- [DATA]
※
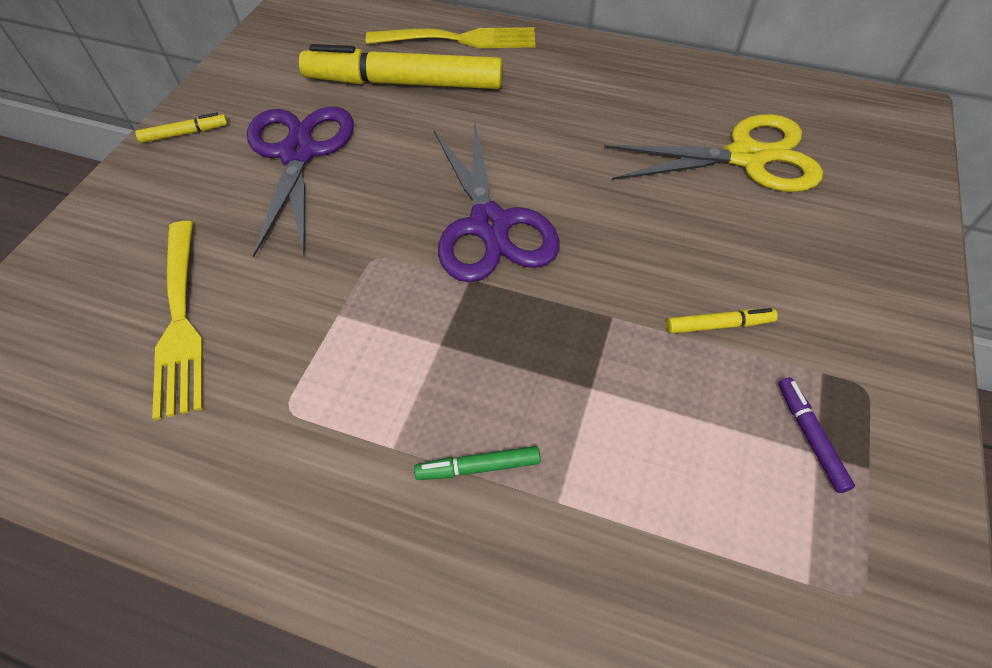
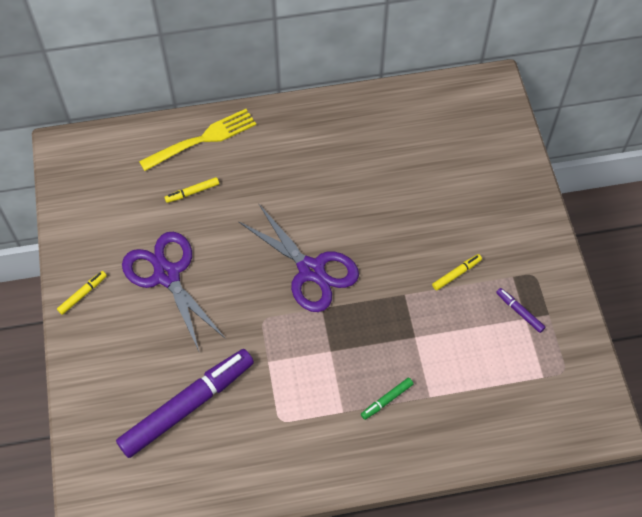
camera: 30 degrees left, 5 degrees up
(180, 319) = (187, 406): yellow fork -> purple marker
(404, 83) = (192, 192): yellow marker -> yellow marker, size x0.40
(746, 157) = (423, 159): yellow scissors -> none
※
Whenever "marker" occurs in a line above, copy that line.

(180, 319) = (187, 406): yellow fork -> purple marker
(404, 83) = (192, 192): yellow marker -> yellow marker, size x0.40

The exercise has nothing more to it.